◆ **Objetivo da tarefa**
Transcreva sem alterações as linhas que vão da que contém "Considering their positions, is" até a que contém "velvet dark blue stool at center is positioned closer", incluindo ambas.

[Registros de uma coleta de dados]
|---|
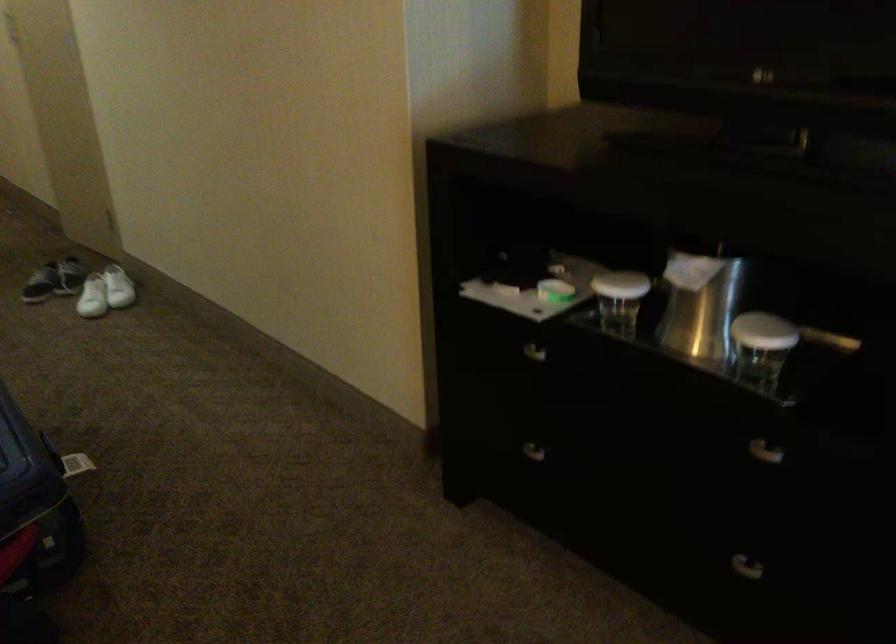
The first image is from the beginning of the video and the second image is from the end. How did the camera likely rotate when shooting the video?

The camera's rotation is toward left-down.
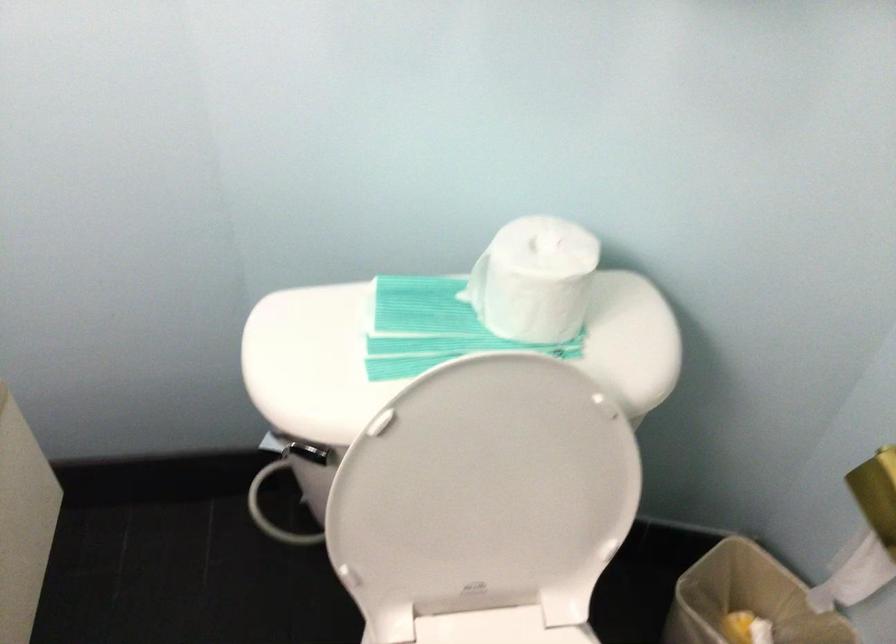
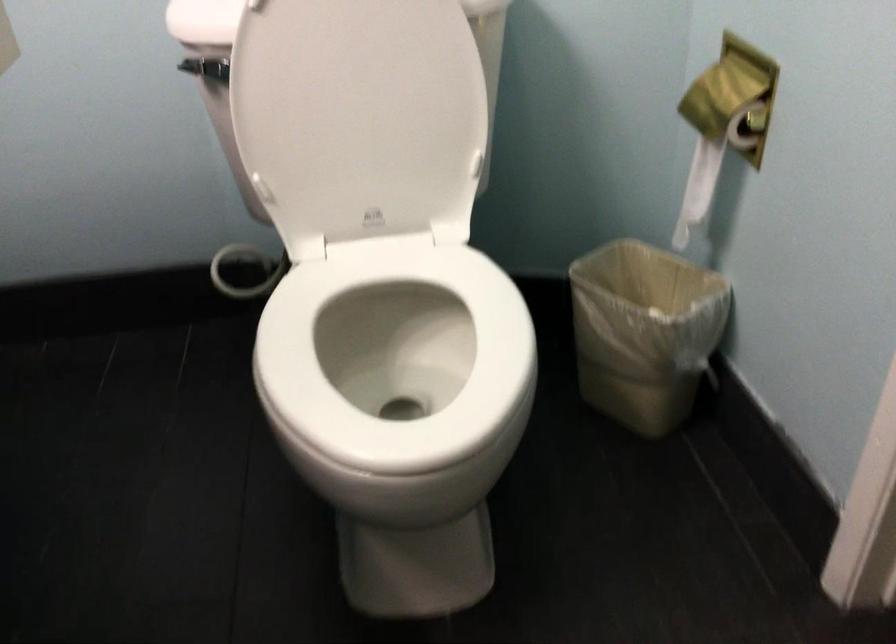
Locate, in the second image, the point that corresponds to pixel 484 518 in the first image.

(359, 114)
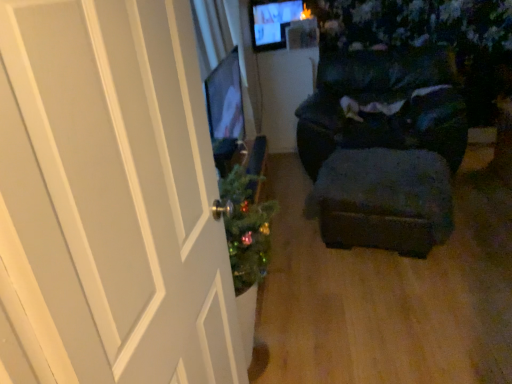
What do you see at coordinates (384, 200) in the screenshot? I see `velvet dark blue stool at center` at bounding box center [384, 200].

This screenshot has height=384, width=512. What are the coordinates of `white wood door at left` in the screenshot? It's located at (109, 200).

This screenshot has height=384, width=512. Find the location of `velvet dark blue stool at center`. velvet dark blue stool at center is located at coordinates (384, 200).

Considering the points (83, 55) and (444, 46), which point is in front, point (83, 55) or point (444, 46)?

The point (83, 55) is closer.

From a real-world perspective, which is physically below, white wood door at left or dark fabric chair at center?

dark fabric chair at center is physically lower.

Is white wood door at left placed right next to dark fabric chair at center?

No, white wood door at left is not in contact with dark fabric chair at center.

Considering the sizes of objects white wood door at left and dark fabric chair at center in the image provided, who is smaller, white wood door at left or dark fabric chair at center?

Smaller between the two is white wood door at left.

From the image's perspective, is velvet dark blue stool at center on white wood door at left?

Yes, from the image's perspective, velvet dark blue stool at center is over white wood door at left.

Is velvet dark blue stool at center wider or thinner than white wood door at left?

Clearly, velvet dark blue stool at center has more width compared to white wood door at left.

Is velvet dark blue stool at center shorter than white wood door at left?

Yes, velvet dark blue stool at center is shorter than white wood door at left.

How much distance is there between velvet dark blue stool at center and white wood door at left?

velvet dark blue stool at center is 5.16 feet from white wood door at left.

Is velvet dark blue stool at center to the left or to the right of dark fabric chair at center in the image?

Based on their positions, velvet dark blue stool at center is located to the left of dark fabric chair at center.

Is velvet dark blue stool at center aimed at dark fabric chair at center?

No, velvet dark blue stool at center is not oriented towards dark fabric chair at center.

Which is behind, velvet dark blue stool at center or dark fabric chair at center?

dark fabric chair at center.

From a real-world perspective, is velvet dark blue stool at center positioned under dark fabric chair at center based on gravity?

Indeed, from a real-world perspective, velvet dark blue stool at center is positioned beneath dark fabric chair at center.

Does point (461, 143) lie behind point (60, 192)?

Yes.

How different are the orientations of dark fabric chair at center and white wood door at left in degrees?

97.6 degrees separate the facing orientations of dark fabric chair at center and white wood door at left.

Is dark fabric chair at center turned away from white wood door at left?

No, white wood door at left is not at the back of dark fabric chair at center.

How far apart are white wood door at left and velvet dark blue stool at center?

A distance of 5.16 feet exists between white wood door at left and velvet dark blue stool at center.

From a real-world perspective, is white wood door at left physically located above or below velvet dark blue stool at center?

From a real-world perspective, white wood door at left is physically above velvet dark blue stool at center.

Could you tell me if white wood door at left is turned towards velvet dark blue stool at center?

Answer: No.

Is white wood door at left completely or partially outside of velvet dark blue stool at center?

Absolutely, white wood door at left is external to velvet dark blue stool at center.

Is point (337, 104) farther from camera compared to point (352, 190)?

Yes, it is.

From the image's perspective, is dark fabric chair at center beneath velvet dark blue stool at center?

Actually, dark fabric chair at center appears above velvet dark blue stool at center in the image.

Considering the sizes of dark fabric chair at center and velvet dark blue stool at center in the image, is dark fabric chair at center wider or thinner than velvet dark blue stool at center?

dark fabric chair at center is wider than velvet dark blue stool at center.

Locate an element on the screen. Image resolution: width=512 pixels, height=384 pixels. furniture above the velvet dark blue stool at center (from the image's perspective) is located at coordinates (382, 103).

At what (x,y) coordinates should I click in order to perform the action: click on furniture on the right of white wood door at left. Please return your answer as a coordinate pair (x, y). Looking at the image, I should click on (382, 103).

Find the location of `door above the velvet dark blue stool at center (from a real-world perspective)`. door above the velvet dark blue stool at center (from a real-world perspective) is located at coordinates (109, 200).

Estimate the real-world distances between objects in this image. Which object is further from dark fabric chair at center, white wood door at left or velvet dark blue stool at center?

white wood door at left is further to dark fabric chair at center.

Estimate the real-world distances between objects in this image. Which object is closer to velvet dark blue stool at center, dark fabric chair at center or white wood door at left?

dark fabric chair at center is positioned closer to the anchor velvet dark blue stool at center.

Considering their positions, is velvet dark blue stool at center positioned closer to dark fabric chair at center than white wood door at left?

Based on the image, velvet dark blue stool at center appears to be nearer to dark fabric chair at center.

Consider the image. Which object lies further to the anchor point white wood door at left, dark fabric chair at center or velvet dark blue stool at center?

Among the two, dark fabric chair at center is located further to white wood door at left.

Estimate the real-world distances between objects in this image. Which object is closer to white wood door at left, velvet dark blue stool at center or dark fabric chair at center?

velvet dark blue stool at center is positioned closer to the anchor white wood door at left.

Based on their spatial positions, is white wood door at left or dark fabric chair at center further from velvet dark blue stool at center?

Based on the image, white wood door at left appears to be further to velvet dark blue stool at center.

I want to click on stool between white wood door at left and dark fabric chair at center along the z-axis, so click(384, 200).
|---|
◆ **Resultado da tarefa**
Considering their positions, is velvet dark blue stool at center positioned closer to dark fabric chair at center than white wood door at left?

Based on the image, velvet dark blue stool at center appears to be nearer to dark fabric chair at center.

Consider the image. Which object lies further to the anchor point white wood door at left, dark fabric chair at center or velvet dark blue stool at center?

Among the two, dark fabric chair at center is located further to white wood door at left.

Estimate the real-world distances between objects in this image. Which object is closer to white wood door at left, velvet dark blue stool at center or dark fabric chair at center?

velvet dark blue stool at center is positioned closer to the anchor white wood door at left.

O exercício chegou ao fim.